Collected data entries
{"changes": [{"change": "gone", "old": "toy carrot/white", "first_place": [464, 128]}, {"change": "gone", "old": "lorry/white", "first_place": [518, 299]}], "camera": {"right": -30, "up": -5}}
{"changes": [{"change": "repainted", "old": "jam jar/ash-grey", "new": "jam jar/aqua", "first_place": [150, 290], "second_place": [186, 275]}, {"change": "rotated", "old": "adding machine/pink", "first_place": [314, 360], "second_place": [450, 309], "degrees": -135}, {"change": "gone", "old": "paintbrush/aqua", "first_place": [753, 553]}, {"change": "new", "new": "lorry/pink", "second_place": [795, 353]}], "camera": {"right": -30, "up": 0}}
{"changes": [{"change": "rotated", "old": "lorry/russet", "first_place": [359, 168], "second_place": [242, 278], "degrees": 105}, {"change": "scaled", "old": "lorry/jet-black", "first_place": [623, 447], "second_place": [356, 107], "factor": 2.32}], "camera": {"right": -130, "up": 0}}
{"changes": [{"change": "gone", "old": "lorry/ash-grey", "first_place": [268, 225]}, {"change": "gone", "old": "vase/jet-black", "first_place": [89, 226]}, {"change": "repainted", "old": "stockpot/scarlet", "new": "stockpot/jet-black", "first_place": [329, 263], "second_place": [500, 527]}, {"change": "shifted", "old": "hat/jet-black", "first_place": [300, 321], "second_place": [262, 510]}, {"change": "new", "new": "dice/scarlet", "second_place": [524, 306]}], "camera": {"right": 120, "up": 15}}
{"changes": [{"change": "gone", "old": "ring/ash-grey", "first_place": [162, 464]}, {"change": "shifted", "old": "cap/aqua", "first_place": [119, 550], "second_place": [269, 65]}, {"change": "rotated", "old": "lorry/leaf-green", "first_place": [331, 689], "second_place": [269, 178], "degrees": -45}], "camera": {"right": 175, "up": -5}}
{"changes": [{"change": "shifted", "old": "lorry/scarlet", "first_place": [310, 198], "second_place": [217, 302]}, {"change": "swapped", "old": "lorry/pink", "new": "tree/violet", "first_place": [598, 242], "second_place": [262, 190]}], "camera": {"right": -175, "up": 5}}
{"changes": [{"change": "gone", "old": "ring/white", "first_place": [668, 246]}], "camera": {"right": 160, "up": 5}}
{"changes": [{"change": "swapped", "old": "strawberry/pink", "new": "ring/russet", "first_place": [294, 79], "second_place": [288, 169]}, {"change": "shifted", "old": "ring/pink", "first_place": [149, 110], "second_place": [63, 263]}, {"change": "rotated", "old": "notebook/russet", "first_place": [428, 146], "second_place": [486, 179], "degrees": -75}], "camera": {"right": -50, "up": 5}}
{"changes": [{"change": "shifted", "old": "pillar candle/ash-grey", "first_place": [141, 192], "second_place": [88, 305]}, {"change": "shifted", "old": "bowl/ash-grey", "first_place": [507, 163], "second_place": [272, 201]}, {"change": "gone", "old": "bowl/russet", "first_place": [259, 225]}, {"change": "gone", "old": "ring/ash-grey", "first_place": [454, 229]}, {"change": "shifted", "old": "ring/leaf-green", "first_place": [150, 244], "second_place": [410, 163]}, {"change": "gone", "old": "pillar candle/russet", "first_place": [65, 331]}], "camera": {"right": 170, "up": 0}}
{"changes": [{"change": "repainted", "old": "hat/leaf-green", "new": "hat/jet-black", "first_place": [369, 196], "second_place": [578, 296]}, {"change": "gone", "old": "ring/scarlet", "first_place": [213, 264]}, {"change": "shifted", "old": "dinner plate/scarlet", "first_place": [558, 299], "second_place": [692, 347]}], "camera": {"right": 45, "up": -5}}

**Your instructions:** The data above should be returned in full, exactly as written.

**Expected answer:**
{"changes": [{"change": "gone", "old": "toy carrot/white", "first_place": [464, 128]}, {"change": "gone", "old": "lorry/white", "first_place": [518, 299]}], "camera": {"right": -30, "up": -5}}
{"changes": [{"change": "repainted", "old": "jam jar/ash-grey", "new": "jam jar/aqua", "first_place": [150, 290], "second_place": [186, 275]}, {"change": "rotated", "old": "adding machine/pink", "first_place": [314, 360], "second_place": [450, 309], "degrees": -135}, {"change": "gone", "old": "paintbrush/aqua", "first_place": [753, 553]}, {"change": "new", "new": "lorry/pink", "second_place": [795, 353]}], "camera": {"right": -30, "up": 0}}
{"changes": [{"change": "rotated", "old": "lorry/russet", "first_place": [359, 168], "second_place": [242, 278], "degrees": 105}, {"change": "scaled", "old": "lorry/jet-black", "first_place": [623, 447], "second_place": [356, 107], "factor": 2.32}], "camera": {"right": -130, "up": 0}}
{"changes": [{"change": "gone", "old": "lorry/ash-grey", "first_place": [268, 225]}, {"change": "gone", "old": "vase/jet-black", "first_place": [89, 226]}, {"change": "repainted", "old": "stockpot/scarlet", "new": "stockpot/jet-black", "first_place": [329, 263], "second_place": [500, 527]}, {"change": "shifted", "old": "hat/jet-black", "first_place": [300, 321], "second_place": [262, 510]}, {"change": "new", "new": "dice/scarlet", "second_place": [524, 306]}], "camera": {"right": 120, "up": 15}}
{"changes": [{"change": "gone", "old": "ring/ash-grey", "first_place": [162, 464]}, {"change": "shifted", "old": "cap/aqua", "first_place": [119, 550], "second_place": [269, 65]}, {"change": "rotated", "old": "lorry/leaf-green", "first_place": [331, 689], "second_place": [269, 178], "degrees": -45}], "camera": {"right": 175, "up": -5}}
{"changes": [{"change": "shifted", "old": "lorry/scarlet", "first_place": [310, 198], "second_place": [217, 302]}, {"change": "swapped", "old": "lorry/pink", "new": "tree/violet", "first_place": [598, 242], "second_place": [262, 190]}], "camera": {"right": -175, "up": 5}}
{"changes": [{"change": "gone", "old": "ring/white", "first_place": [668, 246]}], "camera": {"right": 160, "up": 5}}
{"changes": [{"change": "swapped", "old": "strawberry/pink", "new": "ring/russet", "first_place": [294, 79], "second_place": [288, 169]}, {"change": "shifted", "old": "ring/pink", "first_place": [149, 110], "second_place": [63, 263]}, {"change": "rotated", "old": "notebook/russet", "first_place": [428, 146], "second_place": [486, 179], "degrees": -75}], "camera": {"right": -50, "up": 5}}
{"changes": [{"change": "shifted", "old": "pillar candle/ash-grey", "first_place": [141, 192], "second_place": [88, 305]}, {"change": "shifted", "old": "bowl/ash-grey", "first_place": [507, 163], "second_place": [272, 201]}, {"change": "gone", "old": "bowl/russet", "first_place": [259, 225]}, {"change": "gone", "old": "ring/ash-grey", "first_place": [454, 229]}, {"change": "shifted", "old": "ring/leaf-green", "first_place": [150, 244], "second_place": [410, 163]}, {"change": "gone", "old": "pillar candle/russet", "first_place": [65, 331]}], "camera": {"right": 170, "up": 0}}
{"changes": [{"change": "repainted", "old": "hat/leaf-green", "new": "hat/jet-black", "first_place": [369, 196], "second_place": [578, 296]}, {"change": "gone", "old": "ring/scarlet", "first_place": [213, 264]}, {"change": "shifted", "old": "dinner plate/scarlet", "first_place": [558, 299], "second_place": [692, 347]}], "camera": {"right": 45, "up": -5}}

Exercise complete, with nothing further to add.